═════ Data
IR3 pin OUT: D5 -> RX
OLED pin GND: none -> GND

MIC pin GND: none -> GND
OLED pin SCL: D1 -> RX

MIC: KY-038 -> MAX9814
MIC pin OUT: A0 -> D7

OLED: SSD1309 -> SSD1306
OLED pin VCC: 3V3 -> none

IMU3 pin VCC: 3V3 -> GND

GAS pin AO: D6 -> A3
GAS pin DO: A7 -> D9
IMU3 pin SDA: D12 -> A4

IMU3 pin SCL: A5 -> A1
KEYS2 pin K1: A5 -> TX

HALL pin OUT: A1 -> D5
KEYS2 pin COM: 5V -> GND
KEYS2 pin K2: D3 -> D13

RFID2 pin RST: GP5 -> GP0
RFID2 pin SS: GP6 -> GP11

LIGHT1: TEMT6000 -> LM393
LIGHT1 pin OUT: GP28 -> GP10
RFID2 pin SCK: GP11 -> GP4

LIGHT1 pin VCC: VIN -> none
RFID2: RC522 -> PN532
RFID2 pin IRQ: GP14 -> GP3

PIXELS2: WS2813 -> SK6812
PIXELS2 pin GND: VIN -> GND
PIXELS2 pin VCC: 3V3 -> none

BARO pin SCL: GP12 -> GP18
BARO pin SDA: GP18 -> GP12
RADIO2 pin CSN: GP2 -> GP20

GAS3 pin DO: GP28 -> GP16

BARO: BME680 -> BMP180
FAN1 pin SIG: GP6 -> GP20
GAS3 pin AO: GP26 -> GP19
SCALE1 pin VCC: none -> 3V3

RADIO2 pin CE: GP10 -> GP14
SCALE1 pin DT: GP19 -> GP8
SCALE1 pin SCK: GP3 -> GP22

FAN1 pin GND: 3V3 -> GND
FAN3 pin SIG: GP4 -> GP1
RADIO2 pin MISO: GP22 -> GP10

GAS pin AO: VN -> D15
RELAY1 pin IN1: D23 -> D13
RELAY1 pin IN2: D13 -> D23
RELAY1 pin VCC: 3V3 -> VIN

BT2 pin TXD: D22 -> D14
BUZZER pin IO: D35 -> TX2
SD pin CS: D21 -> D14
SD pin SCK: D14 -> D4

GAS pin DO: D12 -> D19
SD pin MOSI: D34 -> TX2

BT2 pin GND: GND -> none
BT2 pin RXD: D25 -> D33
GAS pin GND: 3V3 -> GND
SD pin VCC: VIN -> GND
══════════
▶ [Problem requirements]: Each line from the one containing "PIXELS2: WS2813 -> SK6812" through the end of the material must be returned exactly; no other line should appear.

▶ [Your response]:
PIXELS2: WS2813 -> SK6812
PIXELS2 pin GND: VIN -> GND
PIXELS2 pin VCC: 3V3 -> none

BARO pin SCL: GP12 -> GP18
BARO pin SDA: GP18 -> GP12
RADIO2 pin CSN: GP2 -> GP20

GAS3 pin DO: GP28 -> GP16

BARO: BME680 -> BMP180
FAN1 pin SIG: GP6 -> GP20
GAS3 pin AO: GP26 -> GP19
SCALE1 pin VCC: none -> 3V3

RADIO2 pin CE: GP10 -> GP14
SCALE1 pin DT: GP19 -> GP8
SCALE1 pin SCK: GP3 -> GP22

FAN1 pin GND: 3V3 -> GND
FAN3 pin SIG: GP4 -> GP1
RADIO2 pin MISO: GP22 -> GP10

GAS pin AO: VN -> D15
RELAY1 pin IN1: D23 -> D13
RELAY1 pin IN2: D13 -> D23
RELAY1 pin VCC: 3V3 -> VIN

BT2 pin TXD: D22 -> D14
BUZZER pin IO: D35 -> TX2
SD pin CS: D21 -> D14
SD pin SCK: D14 -> D4

GAS pin DO: D12 -> D19
SD pin MOSI: D34 -> TX2

BT2 pin GND: GND -> none
BT2 pin RXD: D25 -> D33
GAS pin GND: 3V3 -> GND
SD pin VCC: VIN -> GND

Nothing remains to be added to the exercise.